# EXERCISE DETAILS:
Scan the records beneath this line for the line holding "(503, 342) = (256, 336): none -> black gift" and the line holding "(825, 222) = (552, 392): black", then transcribe exactly those two and all lines between.

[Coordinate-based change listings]
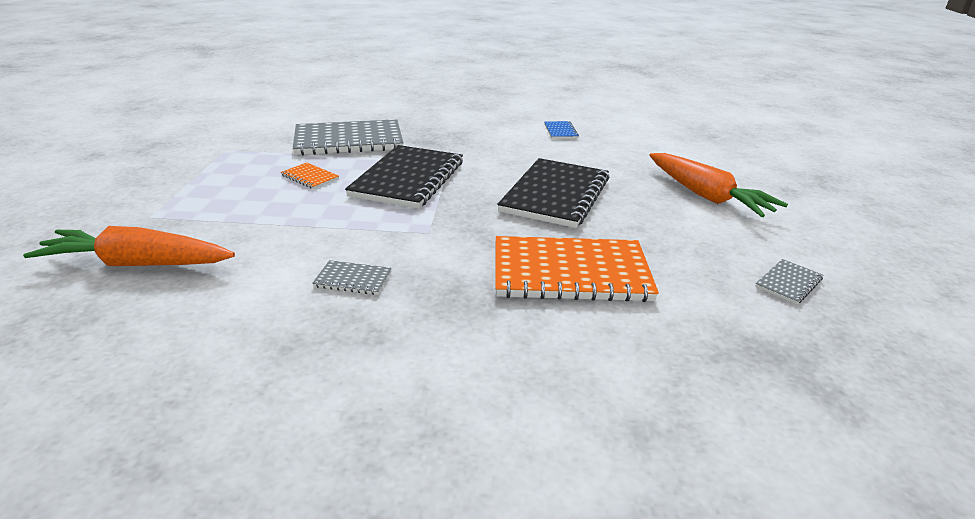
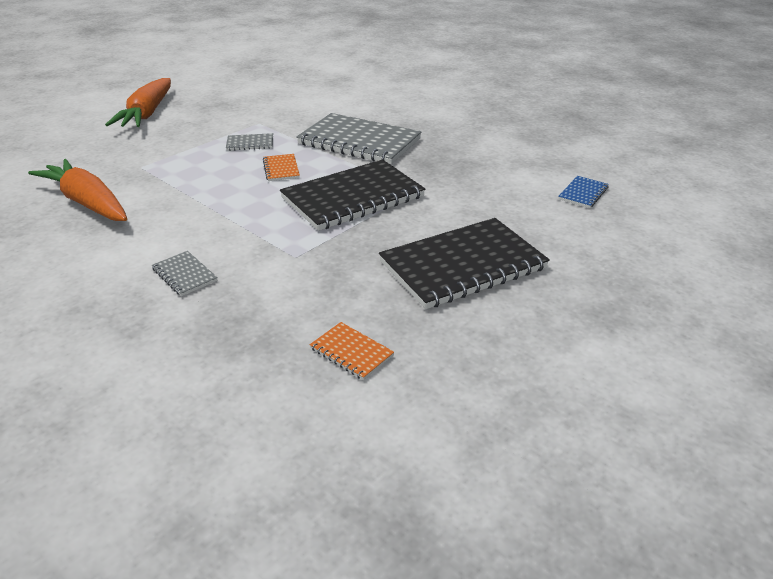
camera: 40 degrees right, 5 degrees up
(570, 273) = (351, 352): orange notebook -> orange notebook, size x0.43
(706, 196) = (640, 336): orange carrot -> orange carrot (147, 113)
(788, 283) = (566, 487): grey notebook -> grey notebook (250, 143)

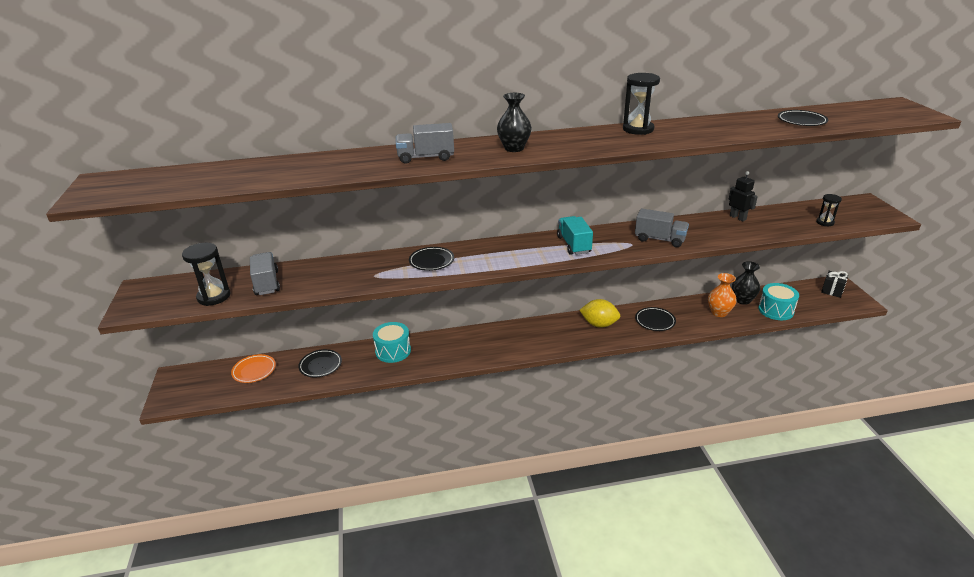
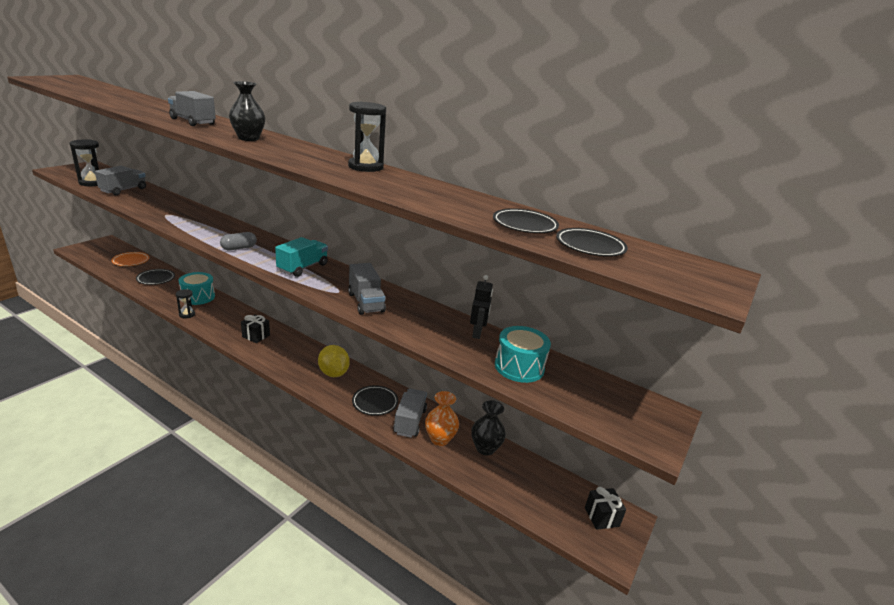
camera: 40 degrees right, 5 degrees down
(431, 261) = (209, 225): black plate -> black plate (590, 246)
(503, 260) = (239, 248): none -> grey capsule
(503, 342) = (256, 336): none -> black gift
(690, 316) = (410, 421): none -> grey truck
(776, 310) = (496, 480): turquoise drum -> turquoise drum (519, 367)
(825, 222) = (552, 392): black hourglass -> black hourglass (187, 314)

---

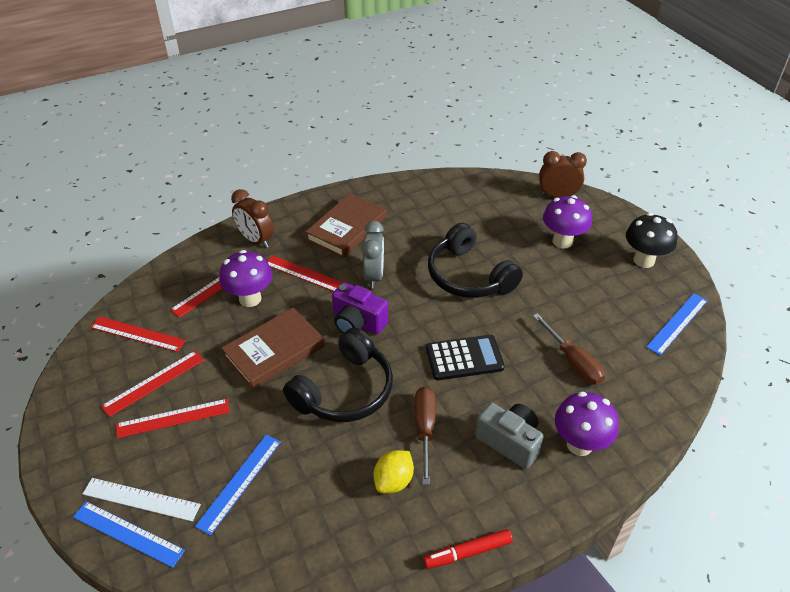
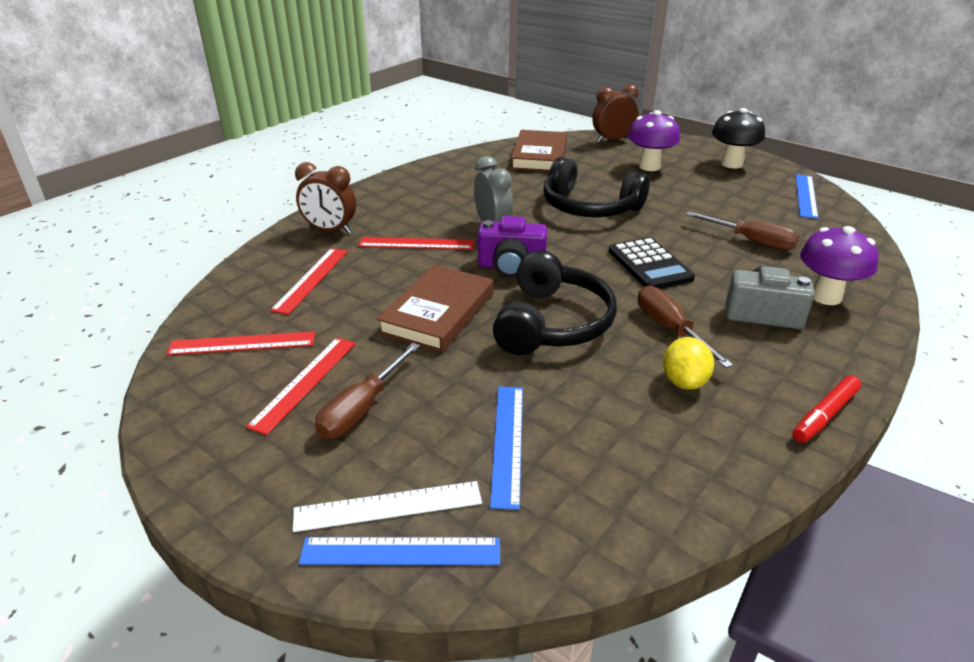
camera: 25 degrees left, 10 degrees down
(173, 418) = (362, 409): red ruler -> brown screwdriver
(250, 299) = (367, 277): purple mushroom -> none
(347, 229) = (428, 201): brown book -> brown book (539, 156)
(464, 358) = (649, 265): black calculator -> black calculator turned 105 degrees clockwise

# WORKED SOLUTION:
(503, 342) = (256, 336): none -> black gift
(690, 316) = (410, 421): none -> grey truck
(776, 310) = (496, 480): turquoise drum -> turquoise drum (519, 367)
(825, 222) = (552, 392): black hourglass -> black hourglass (187, 314)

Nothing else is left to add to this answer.